The problem: Rewrite the stretch of items from the start through the line containing "cyan circle: moved 3 px left, 3 px up", replacing "cyan" with "teal" and keeping everything else unchanged. Leave the pictures out of your answer.

Items from a data source:
________

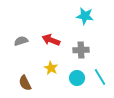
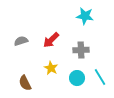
red arrow: rotated 66 degrees counterclockwise
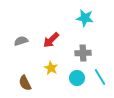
cyan star: moved 2 px down
gray cross: moved 2 px right, 3 px down
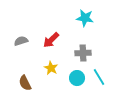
cyan line: moved 1 px left
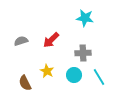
yellow star: moved 4 px left, 3 px down
cyan circle: moved 3 px left, 3 px up
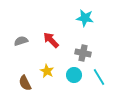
red arrow: rotated 90 degrees clockwise
gray cross: rotated 14 degrees clockwise
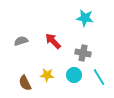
red arrow: moved 2 px right, 1 px down
yellow star: moved 4 px down; rotated 24 degrees counterclockwise
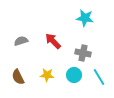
brown semicircle: moved 7 px left, 6 px up
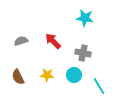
cyan line: moved 9 px down
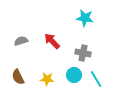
red arrow: moved 1 px left
yellow star: moved 4 px down
cyan line: moved 3 px left, 7 px up
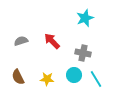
cyan star: rotated 30 degrees counterclockwise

________

Output of the task:
red arrow: rotated 66 degrees counterclockwise
teal star: moved 2 px down
gray cross: moved 2 px right, 3 px down
teal line: moved 1 px left
yellow star: moved 4 px left, 3 px down
teal circle: moved 3 px left, 3 px up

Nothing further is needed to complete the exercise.